### Recorded information ###

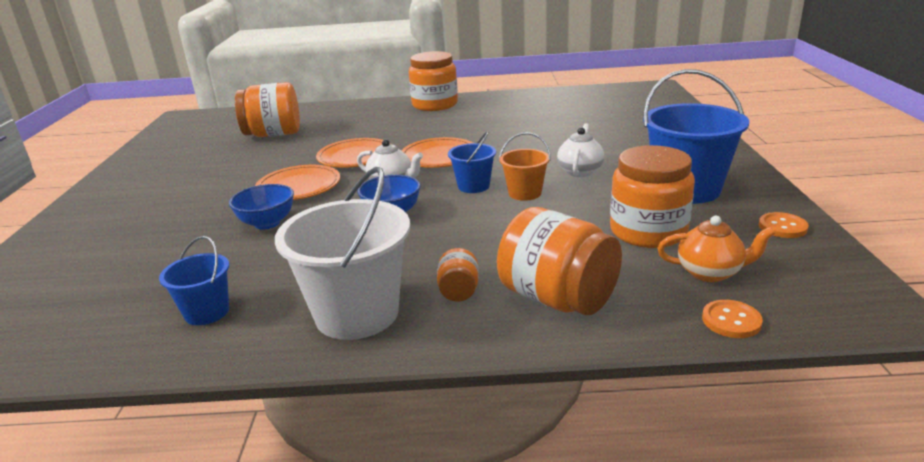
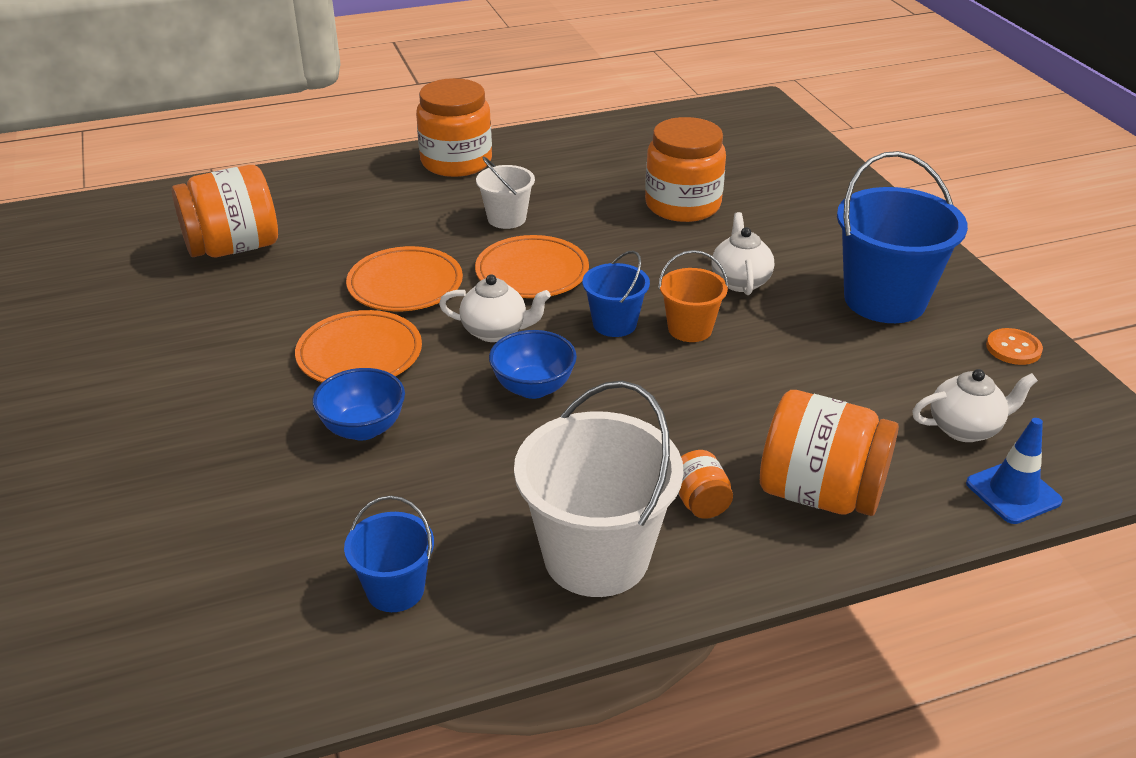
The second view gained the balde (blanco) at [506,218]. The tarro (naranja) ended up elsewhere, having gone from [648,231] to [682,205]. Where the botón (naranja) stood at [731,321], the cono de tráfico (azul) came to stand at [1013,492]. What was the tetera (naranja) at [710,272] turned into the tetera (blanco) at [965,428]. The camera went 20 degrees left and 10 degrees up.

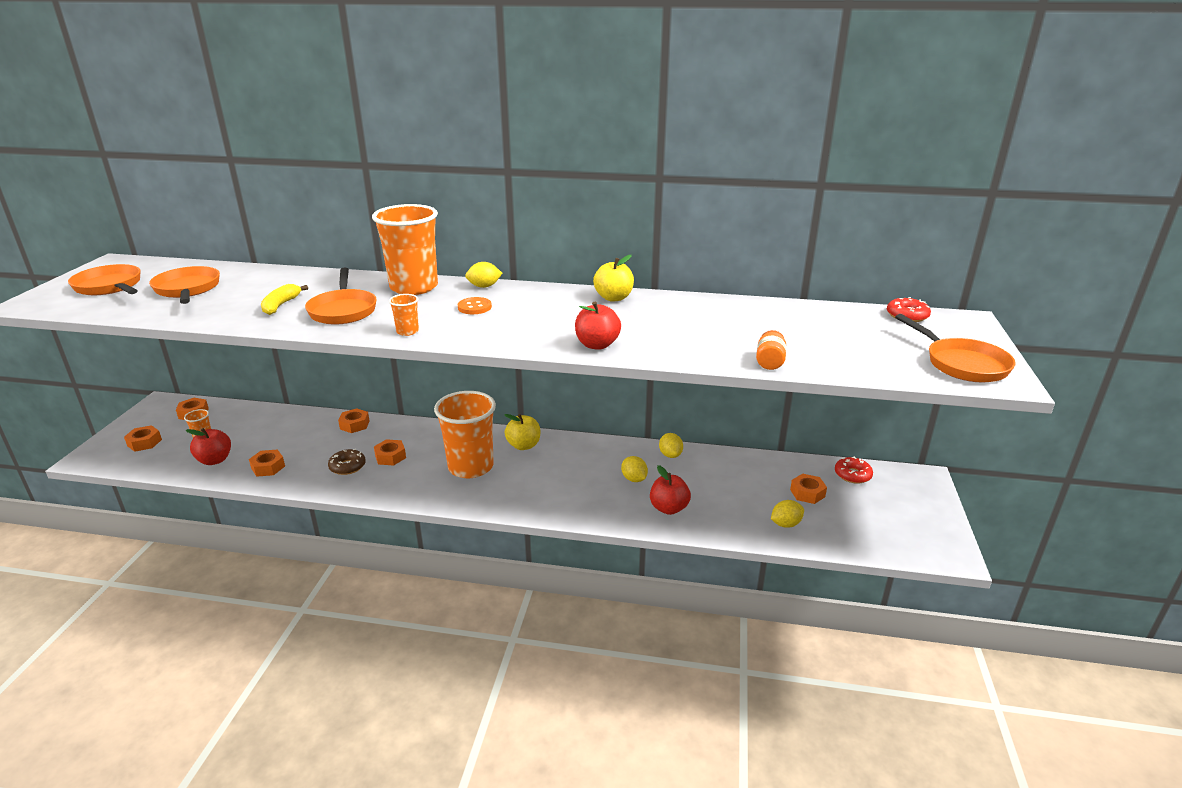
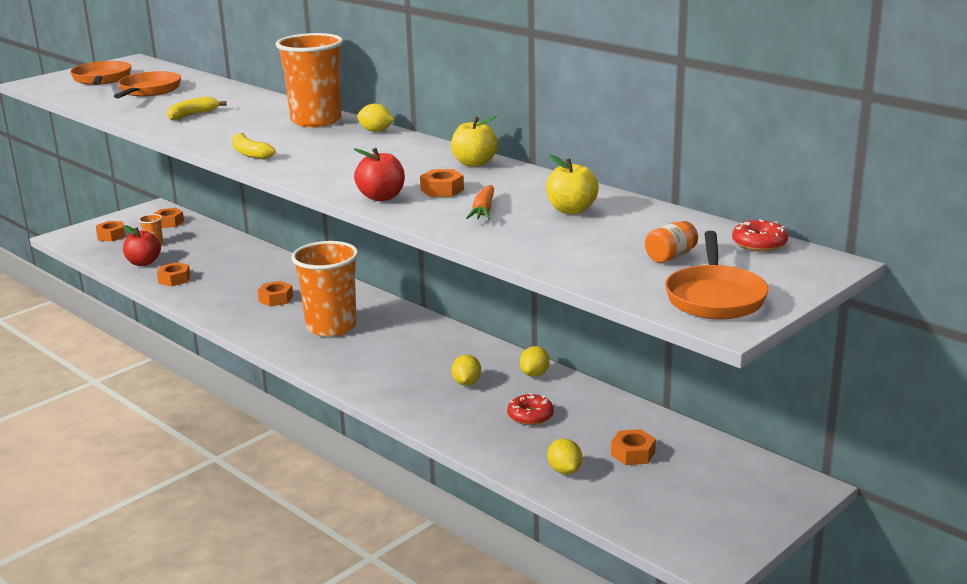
The second view lost the sartén (naranja) at [343,310]. The second view lost the rosquilla (marrón) at [347,466]. The second view lost the botón (naranja) at [474,307]. The second view lost the manzana (rojo) at [669,508]. The second view gained the zanahoria (naranja) at [483,210]. The tuerca (naranja) ended up elsewhere, having gone from [354,425] to [442,190]. The manzana (amarillo) ended up elsewhere, having gone from [523,445] to [571,210]. The tarro (naranja) ended up elsewhere, having gone from [770,362] to [670,256]. The rosquilla (rojo) ended up elsewhere, having gone from [852,475] to [530,416]. Where the vaso (naranja) stood at [407,331], the plátano (amarillo) came to stand at [250,154]. The limón (amarillo) at [785,524] ended up facing another way, 60 degrees clockwise from before. The camera went 35 degrees right and 5 degrees down.

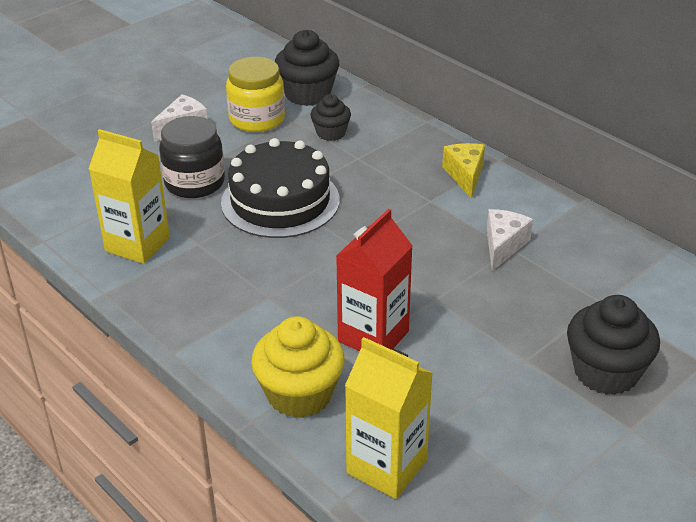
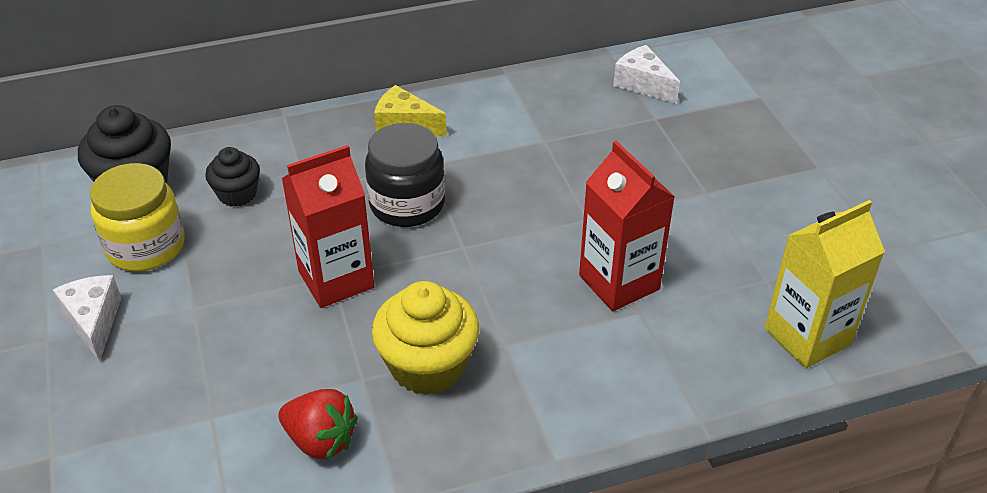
The second view lost the magdalena (negro) at [606,372]. The tarro (negro) ended up elsewhere, having gone from [194,183] to [407,204]. The magdalena (amarillo) ended up elsewhere, having gone from [299,394] to [428,366]. The queso (blanco) ended up elsewhere, having gone from [503,246] to [643,84]. Where the cartón de leche (amarillo) stood at [137,244], the fresa (rojo) came to stand at [320,440]. Where the tarta (negro) stood at [280,201], the cartón de leche (rojo) came to stand at [336,279]. The camera went 65 degrees left and 5 degrees up.

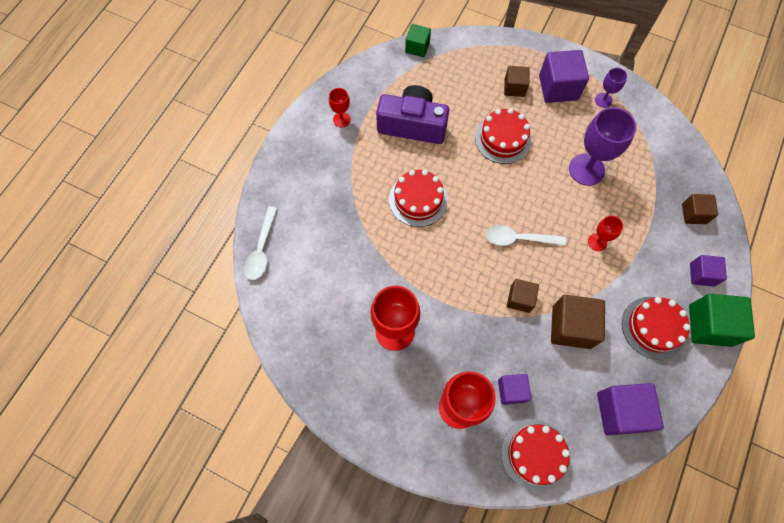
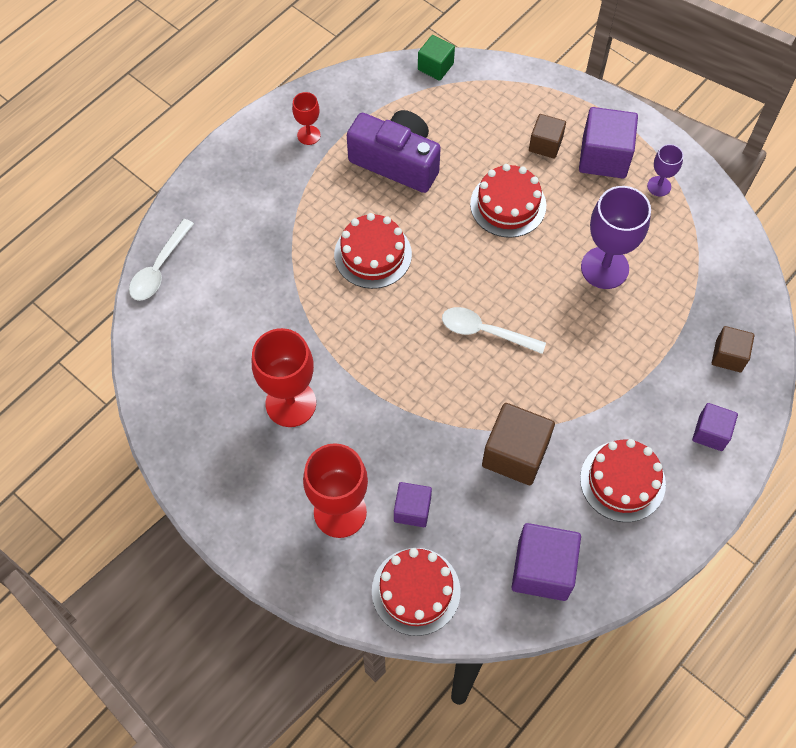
The second view lost the cubo (marrón) at [520,299]. The second view lost the copa (rojo) at [597,242]. The second view lost the cubo (verde) at [709,325]. The camera went 15 degrees right and 5 degrees down.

###

Please print the data above once more, exactly and without images.

The second view gained the balde (blanco) at [506,218]. The tarro (naranja) ended up elsewhere, having gone from [648,231] to [682,205]. Where the botón (naranja) stood at [731,321], the cono de tráfico (azul) came to stand at [1013,492]. What was the tetera (naranja) at [710,272] turned into the tetera (blanco) at [965,428]. The camera went 20 degrees left and 10 degrees up.

The second view lost the sartén (naranja) at [343,310]. The second view lost the rosquilla (marrón) at [347,466]. The second view lost the botón (naranja) at [474,307]. The second view lost the manzana (rojo) at [669,508]. The second view gained the zanahoria (naranja) at [483,210]. The tuerca (naranja) ended up elsewhere, having gone from [354,425] to [442,190]. The manzana (amarillo) ended up elsewhere, having gone from [523,445] to [571,210]. The tarro (naranja) ended up elsewhere, having gone from [770,362] to [670,256]. The rosquilla (rojo) ended up elsewhere, having gone from [852,475] to [530,416]. Where the vaso (naranja) stood at [407,331], the plátano (amarillo) came to stand at [250,154]. The limón (amarillo) at [785,524] ended up facing another way, 60 degrees clockwise from before. The camera went 35 degrees right and 5 degrees down.

The second view lost the magdalena (negro) at [606,372]. The tarro (negro) ended up elsewhere, having gone from [194,183] to [407,204]. The magdalena (amarillo) ended up elsewhere, having gone from [299,394] to [428,366]. The queso (blanco) ended up elsewhere, having gone from [503,246] to [643,84]. Where the cartón de leche (amarillo) stood at [137,244], the fresa (rojo) came to stand at [320,440]. Where the tarta (negro) stood at [280,201], the cartón de leche (rojo) came to stand at [336,279]. The camera went 65 degrees left and 5 degrees up.

The second view lost the cubo (marrón) at [520,299]. The second view lost the copa (rojo) at [597,242]. The second view lost the cubo (verde) at [709,325]. The camera went 15 degrees right and 5 degrees down.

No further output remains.